◆ Problem to solve:
I need the lines from the one holding "U7: OR 74HC32" to the last line of the data below repeated exactly, both included, without pictures.

*** Begin section ***

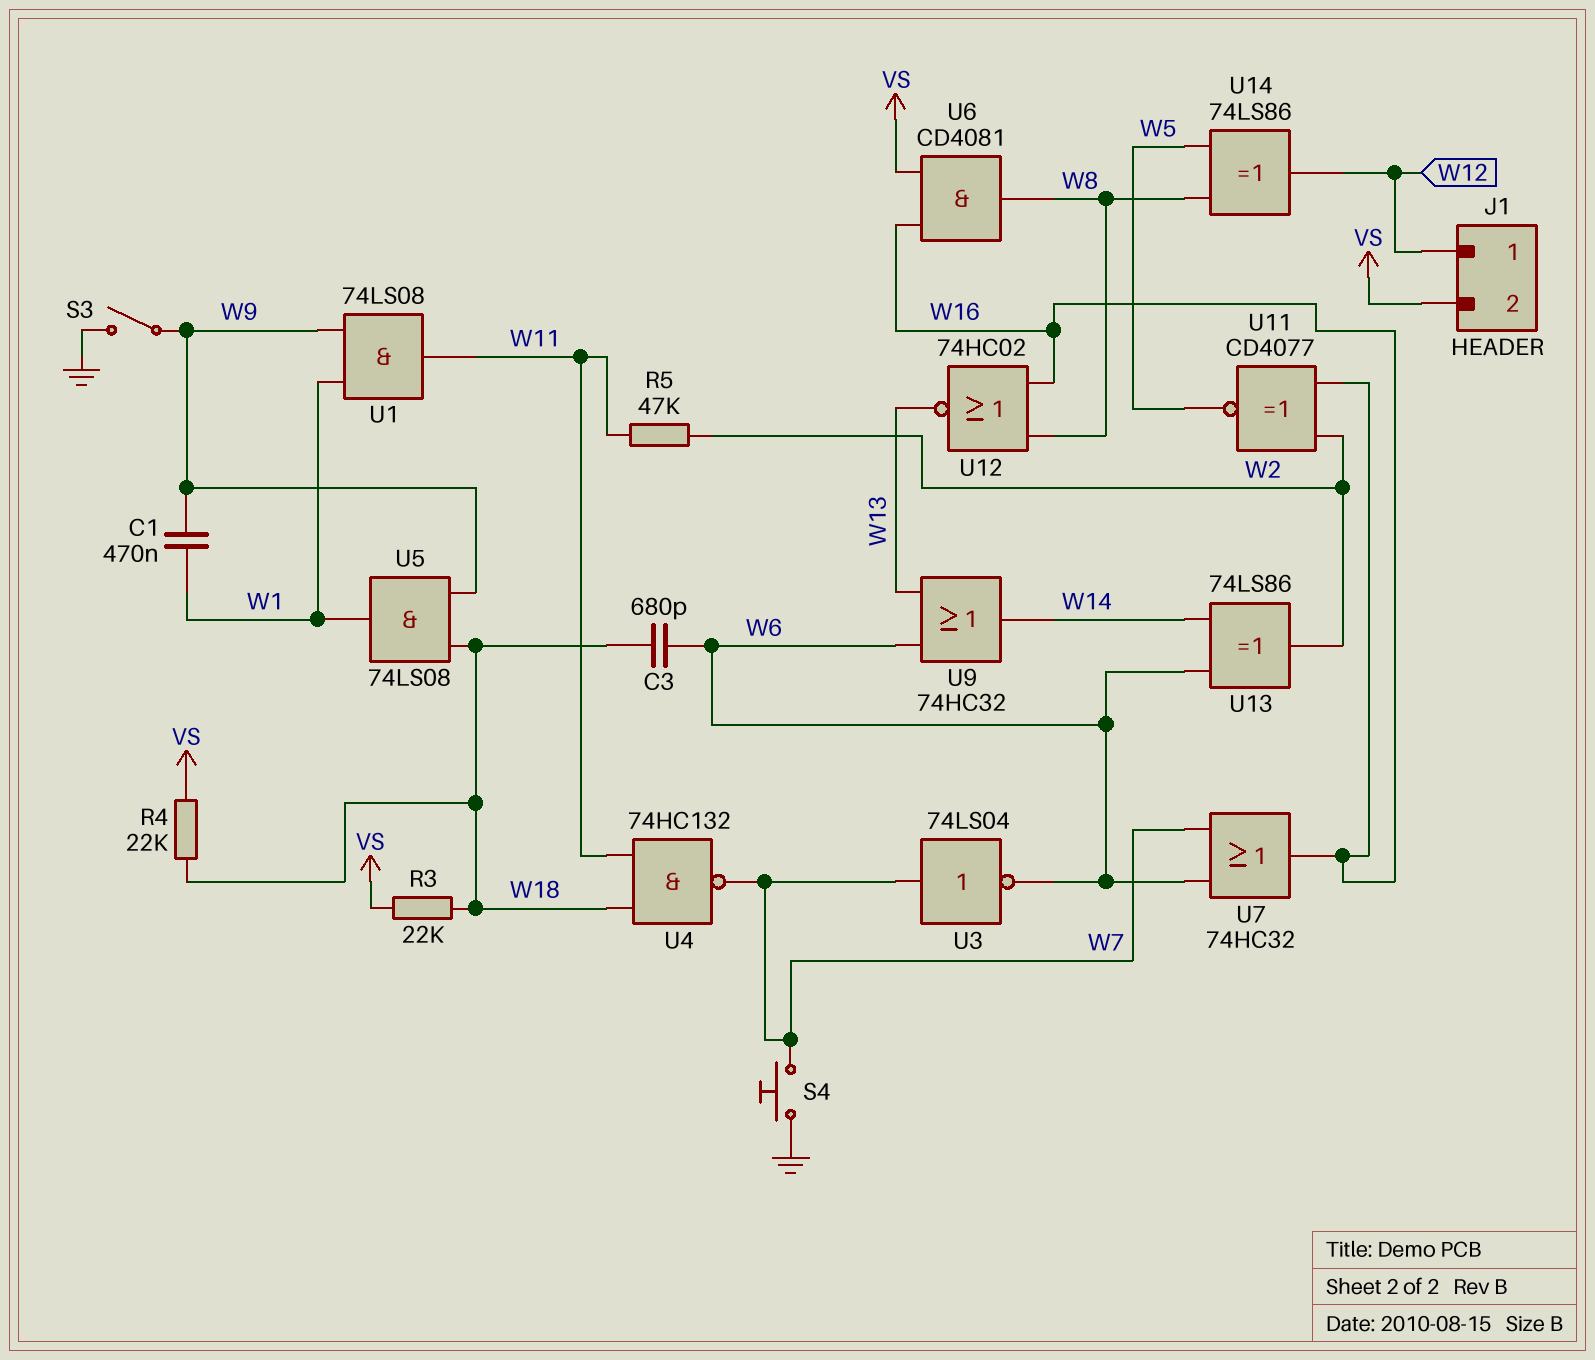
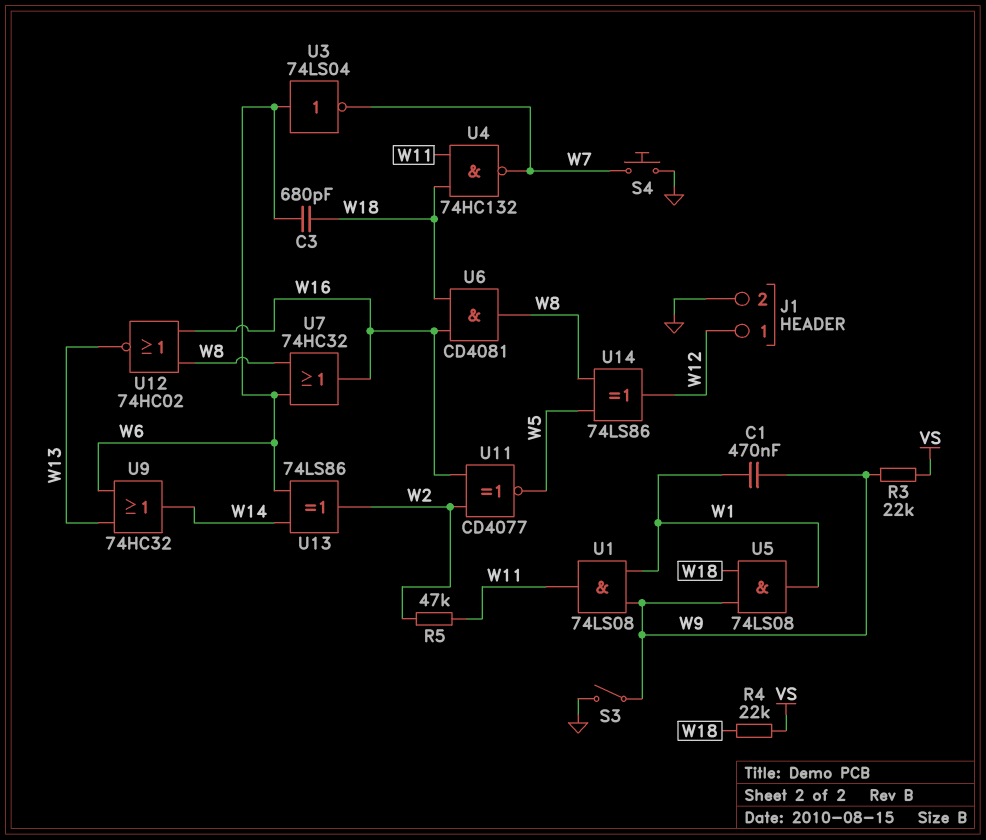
J1 pin 2: VS -> GND
R3: 22k (VS, W18) -> 22k (VS, W9)
U3: NOT 74LS04 (in W7, out W6) -> NOT 74LS04 (in W6, out W7)
U6: AND CD4081 (in VS, in W16, out W8) -> AND CD4081 (in W16, in W18, out W8)
U7: OR 74HC32 (in W6, in W7, out W16) -> OR 74HC32 (in W6, in W8, out W16)

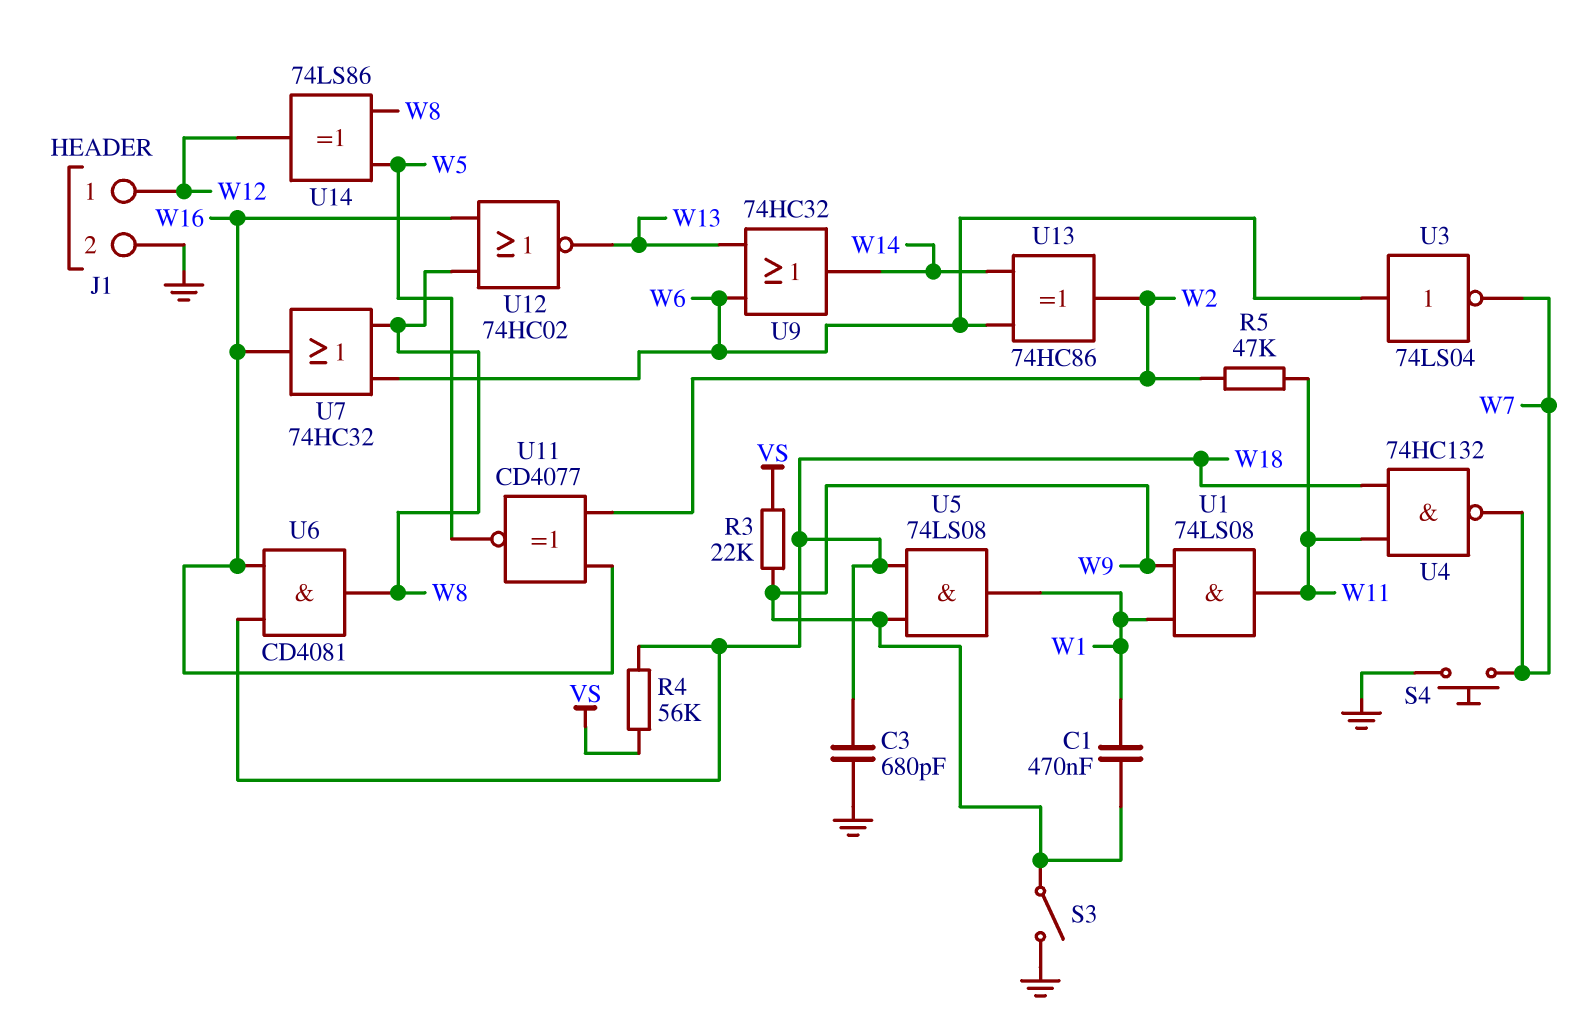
C3: 680pF (W6, W18) -> 680pF (GND, W18)
R4: 22k (VS, W18) -> 56k (VS, W18)
U13: XOR 74LS86 (in W6, in W14, out W2) -> XOR 74HC86 (in W6, in W14, out W2)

*** End section ***

◆ Expected answer:
U7: OR 74HC32 (in W6, in W7, out W16) -> OR 74HC32 (in W6, in W8, out W16)

C3: 680pF (W6, W18) -> 680pF (GND, W18)
R4: 22k (VS, W18) -> 56k (VS, W18)
U13: XOR 74LS86 (in W6, in W14, out W2) -> XOR 74HC86 (in W6, in W14, out W2)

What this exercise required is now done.